▶ **DIRECTIONS FOR THIS TASK**:
Search the records for the string "ECHO", then copy each line that has it.
┌──
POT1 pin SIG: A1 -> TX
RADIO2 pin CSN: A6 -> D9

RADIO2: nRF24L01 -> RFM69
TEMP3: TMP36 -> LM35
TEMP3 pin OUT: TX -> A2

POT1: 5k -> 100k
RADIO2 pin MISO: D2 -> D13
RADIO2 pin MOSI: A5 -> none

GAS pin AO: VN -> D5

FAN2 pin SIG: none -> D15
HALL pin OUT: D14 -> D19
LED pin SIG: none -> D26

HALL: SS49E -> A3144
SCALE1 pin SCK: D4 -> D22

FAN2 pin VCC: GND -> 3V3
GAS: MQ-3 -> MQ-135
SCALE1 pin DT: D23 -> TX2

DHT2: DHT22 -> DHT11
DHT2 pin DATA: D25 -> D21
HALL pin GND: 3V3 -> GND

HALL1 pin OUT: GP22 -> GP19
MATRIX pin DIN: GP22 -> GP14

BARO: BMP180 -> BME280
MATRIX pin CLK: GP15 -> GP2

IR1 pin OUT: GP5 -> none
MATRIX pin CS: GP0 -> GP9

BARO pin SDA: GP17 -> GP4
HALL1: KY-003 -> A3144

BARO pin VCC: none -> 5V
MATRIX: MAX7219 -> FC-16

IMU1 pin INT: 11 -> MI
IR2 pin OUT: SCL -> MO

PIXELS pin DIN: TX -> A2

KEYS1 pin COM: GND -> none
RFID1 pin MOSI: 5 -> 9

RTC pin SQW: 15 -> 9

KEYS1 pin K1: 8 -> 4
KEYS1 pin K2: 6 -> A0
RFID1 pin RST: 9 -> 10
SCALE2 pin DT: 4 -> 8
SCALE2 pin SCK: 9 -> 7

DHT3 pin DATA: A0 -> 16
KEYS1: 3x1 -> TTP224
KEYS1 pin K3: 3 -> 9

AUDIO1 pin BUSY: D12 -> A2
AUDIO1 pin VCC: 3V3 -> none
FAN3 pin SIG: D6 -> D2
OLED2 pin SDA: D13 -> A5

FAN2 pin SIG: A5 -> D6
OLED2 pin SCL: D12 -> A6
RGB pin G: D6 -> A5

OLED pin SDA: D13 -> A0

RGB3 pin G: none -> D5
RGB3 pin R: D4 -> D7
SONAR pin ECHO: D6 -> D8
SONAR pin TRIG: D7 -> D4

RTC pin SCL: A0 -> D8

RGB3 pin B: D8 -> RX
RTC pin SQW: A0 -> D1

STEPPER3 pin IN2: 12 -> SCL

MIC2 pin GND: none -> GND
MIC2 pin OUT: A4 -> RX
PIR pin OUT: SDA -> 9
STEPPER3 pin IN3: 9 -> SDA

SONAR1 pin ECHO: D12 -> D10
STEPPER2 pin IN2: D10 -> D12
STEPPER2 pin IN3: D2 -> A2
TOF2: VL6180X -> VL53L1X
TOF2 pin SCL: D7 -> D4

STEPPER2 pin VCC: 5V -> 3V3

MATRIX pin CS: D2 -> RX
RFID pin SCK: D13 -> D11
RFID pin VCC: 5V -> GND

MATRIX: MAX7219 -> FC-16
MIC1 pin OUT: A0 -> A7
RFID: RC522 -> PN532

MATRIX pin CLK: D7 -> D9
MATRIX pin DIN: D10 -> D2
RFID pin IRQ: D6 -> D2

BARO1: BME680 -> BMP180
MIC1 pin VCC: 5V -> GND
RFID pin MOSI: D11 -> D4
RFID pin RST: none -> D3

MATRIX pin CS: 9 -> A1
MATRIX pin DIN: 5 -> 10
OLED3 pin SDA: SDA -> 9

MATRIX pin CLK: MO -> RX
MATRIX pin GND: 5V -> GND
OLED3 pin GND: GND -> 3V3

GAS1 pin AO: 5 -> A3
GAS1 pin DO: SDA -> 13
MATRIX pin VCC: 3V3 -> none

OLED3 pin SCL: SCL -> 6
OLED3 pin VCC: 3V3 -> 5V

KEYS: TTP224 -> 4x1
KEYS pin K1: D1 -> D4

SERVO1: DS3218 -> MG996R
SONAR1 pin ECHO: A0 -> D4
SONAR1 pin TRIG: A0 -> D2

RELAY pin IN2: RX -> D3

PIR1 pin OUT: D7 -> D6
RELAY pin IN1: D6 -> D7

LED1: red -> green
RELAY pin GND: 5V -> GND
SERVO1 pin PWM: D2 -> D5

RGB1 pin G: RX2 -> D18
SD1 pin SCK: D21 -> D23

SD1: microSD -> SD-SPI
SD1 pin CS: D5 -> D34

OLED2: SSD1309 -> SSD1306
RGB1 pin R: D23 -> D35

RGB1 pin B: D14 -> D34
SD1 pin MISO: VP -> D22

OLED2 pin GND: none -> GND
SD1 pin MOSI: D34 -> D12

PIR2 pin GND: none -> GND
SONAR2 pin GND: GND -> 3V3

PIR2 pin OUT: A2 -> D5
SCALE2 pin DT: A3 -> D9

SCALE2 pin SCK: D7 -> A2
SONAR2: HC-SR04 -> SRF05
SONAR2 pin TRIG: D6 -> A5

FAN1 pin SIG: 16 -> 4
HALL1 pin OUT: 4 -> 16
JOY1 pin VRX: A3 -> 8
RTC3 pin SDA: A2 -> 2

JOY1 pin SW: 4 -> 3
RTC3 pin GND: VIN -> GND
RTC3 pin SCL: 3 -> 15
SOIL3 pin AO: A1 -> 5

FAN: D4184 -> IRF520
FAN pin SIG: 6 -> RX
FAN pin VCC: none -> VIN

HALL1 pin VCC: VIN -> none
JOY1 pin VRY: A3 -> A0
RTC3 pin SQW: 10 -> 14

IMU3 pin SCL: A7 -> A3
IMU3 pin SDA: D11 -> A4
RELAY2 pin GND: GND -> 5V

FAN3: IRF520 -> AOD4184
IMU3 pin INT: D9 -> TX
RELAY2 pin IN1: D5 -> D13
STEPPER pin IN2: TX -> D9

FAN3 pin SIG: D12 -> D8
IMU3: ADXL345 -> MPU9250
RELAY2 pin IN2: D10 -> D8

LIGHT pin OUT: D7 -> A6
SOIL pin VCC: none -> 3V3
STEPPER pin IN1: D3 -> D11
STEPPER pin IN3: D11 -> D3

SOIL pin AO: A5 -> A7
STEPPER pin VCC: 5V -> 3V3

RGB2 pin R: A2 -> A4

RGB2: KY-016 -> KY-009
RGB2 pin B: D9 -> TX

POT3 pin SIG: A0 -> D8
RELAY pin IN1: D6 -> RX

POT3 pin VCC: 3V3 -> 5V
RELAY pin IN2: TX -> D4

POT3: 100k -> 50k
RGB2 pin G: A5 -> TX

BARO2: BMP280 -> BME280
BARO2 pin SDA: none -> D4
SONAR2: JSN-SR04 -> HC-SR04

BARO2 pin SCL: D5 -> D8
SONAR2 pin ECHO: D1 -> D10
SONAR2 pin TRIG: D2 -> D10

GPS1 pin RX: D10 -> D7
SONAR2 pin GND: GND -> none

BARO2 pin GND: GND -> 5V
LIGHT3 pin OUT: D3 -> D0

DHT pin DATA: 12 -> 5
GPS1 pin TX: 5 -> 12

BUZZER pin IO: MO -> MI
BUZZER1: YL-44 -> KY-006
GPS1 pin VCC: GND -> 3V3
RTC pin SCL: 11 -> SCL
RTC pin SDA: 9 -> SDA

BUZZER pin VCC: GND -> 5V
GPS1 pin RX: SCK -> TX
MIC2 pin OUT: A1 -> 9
└──
▶ **OUTPUT BELOW**:
SONAR pin ECHO: D6 -> D8
SONAR1 pin ECHO: D12 -> D10
SONAR1 pin ECHO: A0 -> D4
SONAR2 pin ECHO: D1 -> D10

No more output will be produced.